• **EXERCISE DETAILS**
From the entries below, reproduce exactly the line containing "red teddy bear: none", the line containing "grey glasses: none", and every line in between, with nothing added.

Collected data entries:
::::

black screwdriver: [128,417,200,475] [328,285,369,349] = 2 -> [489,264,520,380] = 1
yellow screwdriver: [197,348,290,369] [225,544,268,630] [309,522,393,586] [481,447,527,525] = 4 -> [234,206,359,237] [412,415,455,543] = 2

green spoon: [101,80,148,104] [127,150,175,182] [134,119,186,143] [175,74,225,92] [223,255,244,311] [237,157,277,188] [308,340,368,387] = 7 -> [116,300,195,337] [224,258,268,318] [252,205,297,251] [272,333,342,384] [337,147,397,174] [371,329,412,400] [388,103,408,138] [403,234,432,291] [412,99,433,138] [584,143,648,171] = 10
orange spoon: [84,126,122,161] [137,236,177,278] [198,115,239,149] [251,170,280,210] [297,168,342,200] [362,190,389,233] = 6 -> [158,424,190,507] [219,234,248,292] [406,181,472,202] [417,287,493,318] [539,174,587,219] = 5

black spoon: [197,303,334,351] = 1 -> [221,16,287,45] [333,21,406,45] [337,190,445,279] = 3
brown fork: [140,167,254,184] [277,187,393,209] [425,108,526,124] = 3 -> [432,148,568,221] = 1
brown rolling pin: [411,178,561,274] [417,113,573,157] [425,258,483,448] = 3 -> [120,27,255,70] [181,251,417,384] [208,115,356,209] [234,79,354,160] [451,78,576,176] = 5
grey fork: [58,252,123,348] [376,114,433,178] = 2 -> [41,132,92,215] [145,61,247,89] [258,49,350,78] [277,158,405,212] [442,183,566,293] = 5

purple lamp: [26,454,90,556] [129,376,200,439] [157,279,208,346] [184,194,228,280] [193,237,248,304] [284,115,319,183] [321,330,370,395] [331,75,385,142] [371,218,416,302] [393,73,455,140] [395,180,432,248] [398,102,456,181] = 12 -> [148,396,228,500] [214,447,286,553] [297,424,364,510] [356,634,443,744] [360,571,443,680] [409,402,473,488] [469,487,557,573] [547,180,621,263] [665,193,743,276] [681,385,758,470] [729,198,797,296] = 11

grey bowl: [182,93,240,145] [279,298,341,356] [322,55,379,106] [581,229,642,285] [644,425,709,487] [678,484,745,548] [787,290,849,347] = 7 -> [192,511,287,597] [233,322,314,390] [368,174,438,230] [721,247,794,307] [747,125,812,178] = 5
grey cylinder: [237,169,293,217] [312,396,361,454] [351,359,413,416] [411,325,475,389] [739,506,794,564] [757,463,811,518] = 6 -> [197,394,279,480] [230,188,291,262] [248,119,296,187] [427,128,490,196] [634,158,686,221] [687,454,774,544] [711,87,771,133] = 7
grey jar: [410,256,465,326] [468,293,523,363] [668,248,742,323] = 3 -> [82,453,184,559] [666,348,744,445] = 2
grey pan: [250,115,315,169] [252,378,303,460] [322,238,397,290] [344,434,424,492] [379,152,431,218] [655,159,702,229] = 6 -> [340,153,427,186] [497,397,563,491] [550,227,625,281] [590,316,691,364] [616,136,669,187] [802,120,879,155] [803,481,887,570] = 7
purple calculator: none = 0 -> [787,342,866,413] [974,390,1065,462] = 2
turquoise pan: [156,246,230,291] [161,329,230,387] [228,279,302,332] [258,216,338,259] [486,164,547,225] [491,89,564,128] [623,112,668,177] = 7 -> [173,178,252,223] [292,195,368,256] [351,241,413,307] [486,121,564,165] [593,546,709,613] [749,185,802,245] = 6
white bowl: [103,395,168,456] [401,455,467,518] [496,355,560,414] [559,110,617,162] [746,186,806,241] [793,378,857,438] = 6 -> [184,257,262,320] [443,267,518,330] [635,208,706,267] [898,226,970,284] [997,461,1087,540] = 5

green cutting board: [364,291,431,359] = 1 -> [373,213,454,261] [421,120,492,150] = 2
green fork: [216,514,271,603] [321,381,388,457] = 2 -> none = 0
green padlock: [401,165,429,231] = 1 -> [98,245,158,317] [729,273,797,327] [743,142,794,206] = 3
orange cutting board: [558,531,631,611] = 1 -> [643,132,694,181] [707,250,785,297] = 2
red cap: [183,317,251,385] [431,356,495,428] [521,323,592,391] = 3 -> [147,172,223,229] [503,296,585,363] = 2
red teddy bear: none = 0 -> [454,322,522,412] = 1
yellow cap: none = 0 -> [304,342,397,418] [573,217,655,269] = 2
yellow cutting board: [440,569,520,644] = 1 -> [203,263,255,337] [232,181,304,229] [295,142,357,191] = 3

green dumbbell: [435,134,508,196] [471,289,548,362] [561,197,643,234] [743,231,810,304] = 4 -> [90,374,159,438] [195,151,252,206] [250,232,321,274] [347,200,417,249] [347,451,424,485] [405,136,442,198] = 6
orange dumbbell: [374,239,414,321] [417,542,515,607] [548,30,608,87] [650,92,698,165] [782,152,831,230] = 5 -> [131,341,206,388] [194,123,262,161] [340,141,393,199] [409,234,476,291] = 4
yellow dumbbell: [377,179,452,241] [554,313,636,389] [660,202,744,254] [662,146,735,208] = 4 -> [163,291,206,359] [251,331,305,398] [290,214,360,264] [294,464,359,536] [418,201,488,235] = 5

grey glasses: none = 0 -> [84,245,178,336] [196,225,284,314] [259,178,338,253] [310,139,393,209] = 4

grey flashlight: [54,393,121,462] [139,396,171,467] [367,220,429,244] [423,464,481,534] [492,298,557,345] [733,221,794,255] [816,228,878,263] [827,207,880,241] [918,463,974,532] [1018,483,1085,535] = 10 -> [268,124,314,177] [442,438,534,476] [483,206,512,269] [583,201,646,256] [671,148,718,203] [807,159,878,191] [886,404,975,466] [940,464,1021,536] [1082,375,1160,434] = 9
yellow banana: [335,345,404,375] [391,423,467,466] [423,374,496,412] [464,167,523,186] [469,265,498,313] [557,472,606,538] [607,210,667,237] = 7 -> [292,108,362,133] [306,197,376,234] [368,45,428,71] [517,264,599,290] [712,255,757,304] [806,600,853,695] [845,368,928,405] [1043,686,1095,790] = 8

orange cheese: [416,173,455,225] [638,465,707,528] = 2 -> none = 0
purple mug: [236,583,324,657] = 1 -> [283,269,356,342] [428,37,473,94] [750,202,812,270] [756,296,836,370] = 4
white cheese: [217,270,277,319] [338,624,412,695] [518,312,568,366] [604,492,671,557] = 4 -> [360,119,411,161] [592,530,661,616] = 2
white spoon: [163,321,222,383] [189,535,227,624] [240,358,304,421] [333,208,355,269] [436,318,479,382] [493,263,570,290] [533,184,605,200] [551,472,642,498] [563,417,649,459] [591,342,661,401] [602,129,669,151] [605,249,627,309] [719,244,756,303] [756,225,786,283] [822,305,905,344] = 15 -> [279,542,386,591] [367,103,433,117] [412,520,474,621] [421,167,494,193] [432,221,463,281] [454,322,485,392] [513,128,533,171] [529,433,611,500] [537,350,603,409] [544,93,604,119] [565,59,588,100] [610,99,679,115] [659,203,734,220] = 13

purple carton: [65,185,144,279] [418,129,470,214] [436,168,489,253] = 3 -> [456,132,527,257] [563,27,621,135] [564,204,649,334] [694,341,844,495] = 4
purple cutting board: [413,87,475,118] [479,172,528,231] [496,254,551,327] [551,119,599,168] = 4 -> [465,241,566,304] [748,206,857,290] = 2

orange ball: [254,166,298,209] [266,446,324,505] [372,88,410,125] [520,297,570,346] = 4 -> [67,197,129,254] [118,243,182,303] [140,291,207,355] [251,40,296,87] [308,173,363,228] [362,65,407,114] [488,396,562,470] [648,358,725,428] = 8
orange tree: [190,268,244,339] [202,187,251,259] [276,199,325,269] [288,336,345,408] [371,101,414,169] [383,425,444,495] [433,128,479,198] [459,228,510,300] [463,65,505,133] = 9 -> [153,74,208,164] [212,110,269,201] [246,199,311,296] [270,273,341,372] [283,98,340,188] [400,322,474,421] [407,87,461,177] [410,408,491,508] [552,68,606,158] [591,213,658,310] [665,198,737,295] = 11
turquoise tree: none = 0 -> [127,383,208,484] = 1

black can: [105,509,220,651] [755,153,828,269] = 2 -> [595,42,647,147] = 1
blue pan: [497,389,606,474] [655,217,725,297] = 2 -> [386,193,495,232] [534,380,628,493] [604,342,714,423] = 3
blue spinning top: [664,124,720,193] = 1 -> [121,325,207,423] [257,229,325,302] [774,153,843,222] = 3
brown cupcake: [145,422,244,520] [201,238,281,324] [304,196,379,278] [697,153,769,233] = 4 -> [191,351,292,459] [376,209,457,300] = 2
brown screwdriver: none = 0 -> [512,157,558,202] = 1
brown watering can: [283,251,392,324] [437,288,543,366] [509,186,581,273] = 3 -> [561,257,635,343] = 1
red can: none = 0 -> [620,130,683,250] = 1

::::

• **SOLUTION**
red teddy bear: none = 0 -> [454,322,522,412] = 1
yellow cap: none = 0 -> [304,342,397,418] [573,217,655,269] = 2
yellow cutting board: [440,569,520,644] = 1 -> [203,263,255,337] [232,181,304,229] [295,142,357,191] = 3

green dumbbell: [435,134,508,196] [471,289,548,362] [561,197,643,234] [743,231,810,304] = 4 -> [90,374,159,438] [195,151,252,206] [250,232,321,274] [347,200,417,249] [347,451,424,485] [405,136,442,198] = 6
orange dumbbell: [374,239,414,321] [417,542,515,607] [548,30,608,87] [650,92,698,165] [782,152,831,230] = 5 -> [131,341,206,388] [194,123,262,161] [340,141,393,199] [409,234,476,291] = 4
yellow dumbbell: [377,179,452,241] [554,313,636,389] [660,202,744,254] [662,146,735,208] = 4 -> [163,291,206,359] [251,331,305,398] [290,214,360,264] [294,464,359,536] [418,201,488,235] = 5

grey glasses: none = 0 -> [84,245,178,336] [196,225,284,314] [259,178,338,253] [310,139,393,209] = 4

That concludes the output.